[Opening EXTRACTED RECORDS section]

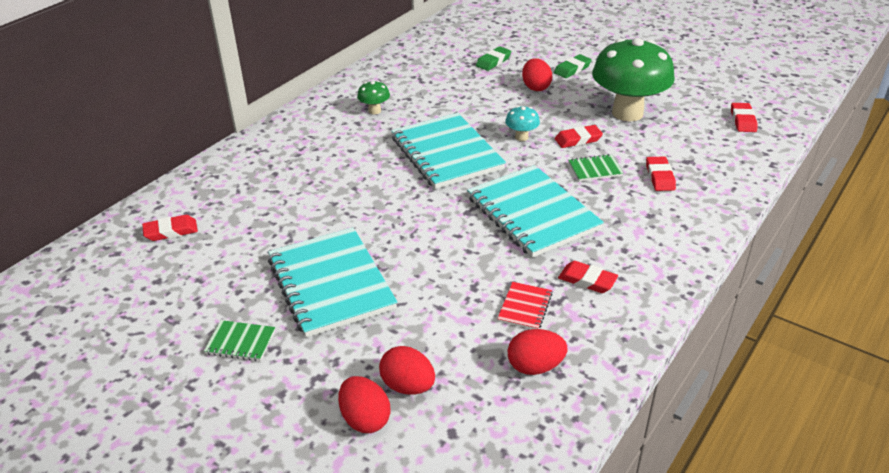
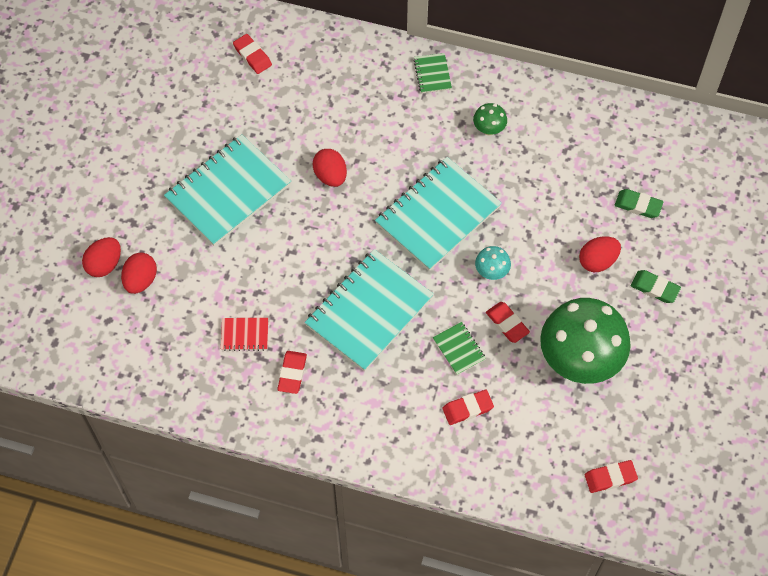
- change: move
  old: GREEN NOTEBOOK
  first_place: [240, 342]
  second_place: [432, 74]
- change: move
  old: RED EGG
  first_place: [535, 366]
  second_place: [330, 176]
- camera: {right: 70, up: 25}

[Closing EXTRACTED RECORDS section]
[Opening EXTRACTED RECORDS section]

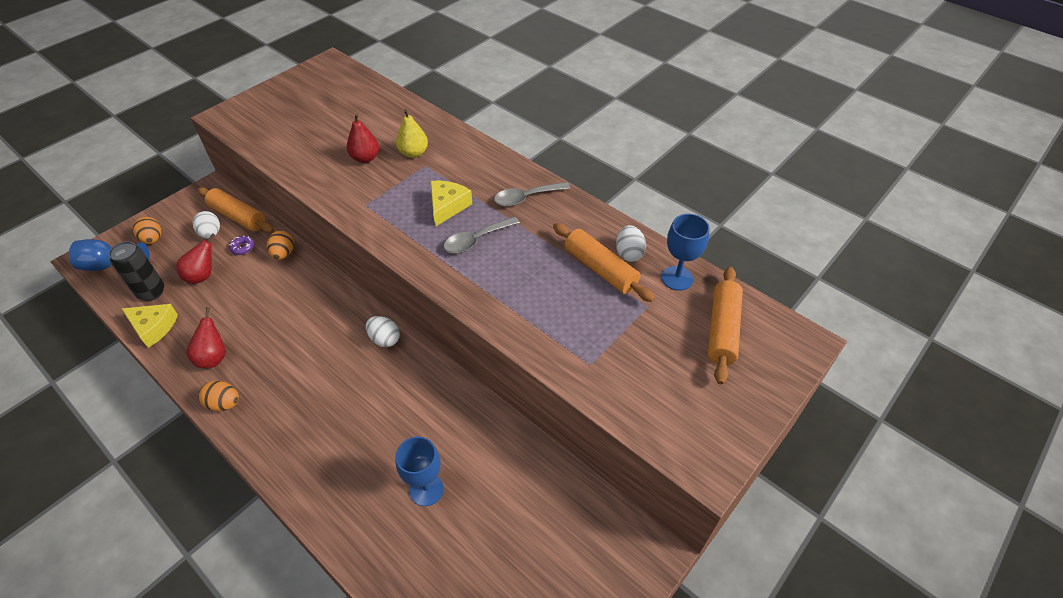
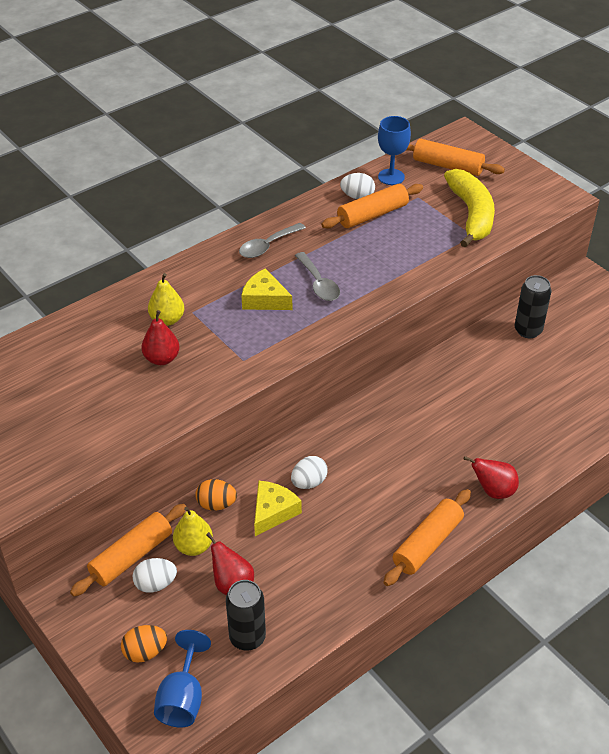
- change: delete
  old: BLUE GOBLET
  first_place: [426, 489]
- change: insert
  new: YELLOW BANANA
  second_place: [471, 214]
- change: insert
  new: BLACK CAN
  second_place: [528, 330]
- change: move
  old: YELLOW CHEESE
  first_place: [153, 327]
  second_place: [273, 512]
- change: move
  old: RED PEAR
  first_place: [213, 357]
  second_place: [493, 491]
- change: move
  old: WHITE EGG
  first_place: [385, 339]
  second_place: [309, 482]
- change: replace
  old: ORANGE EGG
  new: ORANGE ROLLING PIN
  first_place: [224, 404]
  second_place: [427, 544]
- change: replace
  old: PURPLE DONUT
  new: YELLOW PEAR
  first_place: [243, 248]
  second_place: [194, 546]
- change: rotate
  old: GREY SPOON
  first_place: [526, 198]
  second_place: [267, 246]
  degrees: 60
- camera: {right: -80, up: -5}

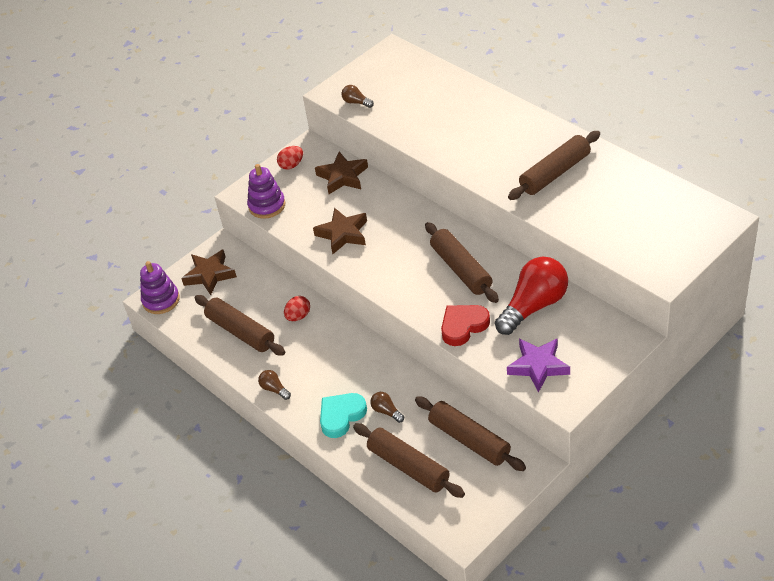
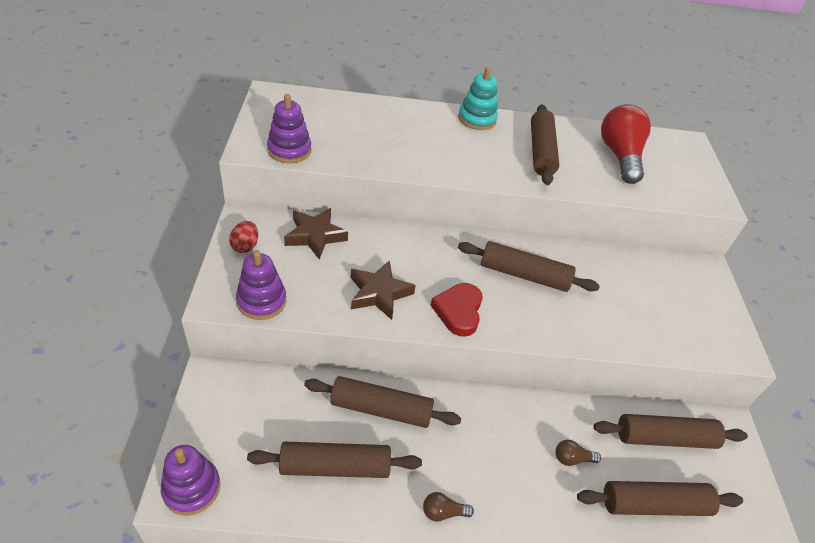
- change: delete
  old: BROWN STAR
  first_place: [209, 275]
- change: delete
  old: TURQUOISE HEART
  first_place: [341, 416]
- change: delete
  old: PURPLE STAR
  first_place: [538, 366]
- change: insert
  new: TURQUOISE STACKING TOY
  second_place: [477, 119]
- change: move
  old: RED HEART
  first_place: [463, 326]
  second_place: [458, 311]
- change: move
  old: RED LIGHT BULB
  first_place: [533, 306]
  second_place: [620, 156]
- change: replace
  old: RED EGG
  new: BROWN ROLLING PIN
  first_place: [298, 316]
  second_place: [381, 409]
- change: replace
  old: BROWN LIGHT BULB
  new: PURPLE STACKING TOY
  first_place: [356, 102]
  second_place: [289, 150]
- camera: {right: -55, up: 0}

[Closing EXTRACTED RECORDS section]

TASK
Your answer must be the exact lines from the records above, from the one containing "second_place: [493, 491]" through the one containing "new: TURQUOISE STACKING TOY", both included, with every picture left out.

ANSWER BELOW
  second_place: [493, 491]
- change: move
  old: WHITE EGG
  first_place: [385, 339]
  second_place: [309, 482]
- change: replace
  old: ORANGE EGG
  new: ORANGE ROLLING PIN
  first_place: [224, 404]
  second_place: [427, 544]
- change: replace
  old: PURPLE DONUT
  new: YELLOW PEAR
  first_place: [243, 248]
  second_place: [194, 546]
- change: rotate
  old: GREY SPOON
  first_place: [526, 198]
  second_place: [267, 246]
  degrees: 60
- camera: {right: -80, up: -5}

- change: delete
  old: BROWN STAR
  first_place: [209, 275]
- change: delete
  old: TURQUOISE HEART
  first_place: [341, 416]
- change: delete
  old: PURPLE STAR
  first_place: [538, 366]
- change: insert
  new: TURQUOISE STACKING TOY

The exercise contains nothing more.